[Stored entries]
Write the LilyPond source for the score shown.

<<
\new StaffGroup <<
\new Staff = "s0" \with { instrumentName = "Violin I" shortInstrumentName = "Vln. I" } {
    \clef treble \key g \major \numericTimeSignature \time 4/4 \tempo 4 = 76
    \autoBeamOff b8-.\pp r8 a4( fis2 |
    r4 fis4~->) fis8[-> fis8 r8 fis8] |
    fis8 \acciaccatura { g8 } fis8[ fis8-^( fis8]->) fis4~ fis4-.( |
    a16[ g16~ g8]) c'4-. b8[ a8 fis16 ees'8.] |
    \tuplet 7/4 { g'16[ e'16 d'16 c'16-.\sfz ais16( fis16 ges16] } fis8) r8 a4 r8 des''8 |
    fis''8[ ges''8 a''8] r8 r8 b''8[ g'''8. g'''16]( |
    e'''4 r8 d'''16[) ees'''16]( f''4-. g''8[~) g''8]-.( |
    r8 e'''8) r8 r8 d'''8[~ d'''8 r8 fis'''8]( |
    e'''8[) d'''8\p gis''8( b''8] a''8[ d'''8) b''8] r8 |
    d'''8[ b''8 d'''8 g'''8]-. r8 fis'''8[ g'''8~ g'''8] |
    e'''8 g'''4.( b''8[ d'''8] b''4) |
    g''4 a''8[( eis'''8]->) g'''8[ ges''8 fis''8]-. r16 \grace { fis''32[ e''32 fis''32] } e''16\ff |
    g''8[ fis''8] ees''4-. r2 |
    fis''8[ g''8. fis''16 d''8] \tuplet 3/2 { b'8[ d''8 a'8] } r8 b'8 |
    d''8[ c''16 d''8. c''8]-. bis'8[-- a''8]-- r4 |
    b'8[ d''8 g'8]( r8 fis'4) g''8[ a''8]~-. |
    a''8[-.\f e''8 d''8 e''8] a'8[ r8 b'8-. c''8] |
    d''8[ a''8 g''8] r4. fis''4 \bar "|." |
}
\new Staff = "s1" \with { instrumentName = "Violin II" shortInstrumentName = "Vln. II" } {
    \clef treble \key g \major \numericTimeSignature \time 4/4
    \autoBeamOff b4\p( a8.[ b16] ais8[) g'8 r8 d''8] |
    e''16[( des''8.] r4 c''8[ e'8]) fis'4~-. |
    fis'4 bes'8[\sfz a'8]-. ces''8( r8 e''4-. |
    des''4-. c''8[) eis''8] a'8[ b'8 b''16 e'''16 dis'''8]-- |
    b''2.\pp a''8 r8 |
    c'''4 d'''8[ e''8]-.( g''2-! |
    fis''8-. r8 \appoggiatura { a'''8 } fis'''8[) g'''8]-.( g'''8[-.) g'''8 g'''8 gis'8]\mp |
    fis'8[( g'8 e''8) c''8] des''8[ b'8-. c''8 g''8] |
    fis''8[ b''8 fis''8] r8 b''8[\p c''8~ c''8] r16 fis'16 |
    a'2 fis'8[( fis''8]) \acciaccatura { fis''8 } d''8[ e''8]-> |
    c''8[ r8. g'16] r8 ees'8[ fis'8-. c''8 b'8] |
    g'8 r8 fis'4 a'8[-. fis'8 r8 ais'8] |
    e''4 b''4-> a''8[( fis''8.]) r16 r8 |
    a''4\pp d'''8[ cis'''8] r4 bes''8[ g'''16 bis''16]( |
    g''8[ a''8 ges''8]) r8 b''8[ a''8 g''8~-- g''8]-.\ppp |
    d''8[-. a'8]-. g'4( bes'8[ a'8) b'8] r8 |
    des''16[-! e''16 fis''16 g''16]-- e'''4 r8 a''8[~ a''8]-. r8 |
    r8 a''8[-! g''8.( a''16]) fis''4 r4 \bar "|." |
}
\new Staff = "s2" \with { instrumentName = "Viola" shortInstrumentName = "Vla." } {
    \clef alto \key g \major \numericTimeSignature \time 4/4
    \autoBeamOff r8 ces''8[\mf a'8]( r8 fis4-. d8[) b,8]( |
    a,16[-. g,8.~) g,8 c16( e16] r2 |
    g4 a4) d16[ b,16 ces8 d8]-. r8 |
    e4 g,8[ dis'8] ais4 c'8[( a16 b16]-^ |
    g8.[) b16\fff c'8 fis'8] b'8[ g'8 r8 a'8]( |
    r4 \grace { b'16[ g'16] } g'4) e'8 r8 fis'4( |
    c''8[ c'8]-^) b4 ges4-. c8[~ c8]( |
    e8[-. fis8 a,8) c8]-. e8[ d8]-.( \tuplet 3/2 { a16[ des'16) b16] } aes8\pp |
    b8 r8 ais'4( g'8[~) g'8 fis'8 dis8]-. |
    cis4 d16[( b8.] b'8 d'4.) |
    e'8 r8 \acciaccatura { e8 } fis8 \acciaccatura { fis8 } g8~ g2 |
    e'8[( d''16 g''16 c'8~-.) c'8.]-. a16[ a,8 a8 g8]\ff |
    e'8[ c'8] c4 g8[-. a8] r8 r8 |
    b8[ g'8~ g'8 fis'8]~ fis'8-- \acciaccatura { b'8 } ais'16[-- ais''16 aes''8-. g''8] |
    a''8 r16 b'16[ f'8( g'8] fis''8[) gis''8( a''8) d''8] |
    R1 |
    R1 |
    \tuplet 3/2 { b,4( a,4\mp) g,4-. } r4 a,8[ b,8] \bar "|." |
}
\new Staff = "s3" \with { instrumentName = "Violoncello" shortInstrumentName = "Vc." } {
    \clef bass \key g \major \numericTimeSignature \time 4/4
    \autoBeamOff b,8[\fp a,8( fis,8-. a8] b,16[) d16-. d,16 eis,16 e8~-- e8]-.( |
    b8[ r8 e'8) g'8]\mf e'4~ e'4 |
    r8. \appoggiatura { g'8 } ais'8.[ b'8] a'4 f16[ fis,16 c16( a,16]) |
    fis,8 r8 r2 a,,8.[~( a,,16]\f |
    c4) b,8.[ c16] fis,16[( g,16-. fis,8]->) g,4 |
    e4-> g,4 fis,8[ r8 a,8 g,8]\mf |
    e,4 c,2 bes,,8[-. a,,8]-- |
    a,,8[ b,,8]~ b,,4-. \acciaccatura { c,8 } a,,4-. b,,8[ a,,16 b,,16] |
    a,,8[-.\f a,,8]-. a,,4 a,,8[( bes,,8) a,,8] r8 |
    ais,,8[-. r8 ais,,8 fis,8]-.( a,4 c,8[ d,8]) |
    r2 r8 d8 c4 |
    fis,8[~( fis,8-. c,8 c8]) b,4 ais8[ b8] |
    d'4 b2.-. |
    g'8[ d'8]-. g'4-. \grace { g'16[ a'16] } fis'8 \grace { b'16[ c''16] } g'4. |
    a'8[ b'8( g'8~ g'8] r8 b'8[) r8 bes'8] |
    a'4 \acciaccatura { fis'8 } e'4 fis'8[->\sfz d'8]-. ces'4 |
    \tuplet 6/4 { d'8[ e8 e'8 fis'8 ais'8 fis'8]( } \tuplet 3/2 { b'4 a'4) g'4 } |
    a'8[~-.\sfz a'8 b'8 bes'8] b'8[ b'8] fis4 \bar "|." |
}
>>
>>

### What you are asked to do
Find every line in the entries above that contains the string "acciaccatura", matching case exactly, and copy each of those lines.

### The response
    fis8 \acciaccatura { g8 } fis8[ fis8-^( fis8]->) fis4~ fis4-.( |
    a'2 fis'8[( fis''8]) \acciaccatura { fis''8 } d''8[ e''8]-> |
    e'8 r8 \acciaccatura { e8 } fis8 \acciaccatura { fis8 } g8~ g2 |
    b8[ g'8~ g'8 fis'8]~ fis'8-- \acciaccatura { b'8 } ais'16[-- ais''16 aes''8-. g''8] |
    a,,8[ b,,8]~ b,,4-. \acciaccatura { c,8 } a,,4-. b,,8[ a,,16 b,,16] |
    a'4 \acciaccatura { fis'8 } e'4 fis'8[->\sfz d'8]-. ces'4 |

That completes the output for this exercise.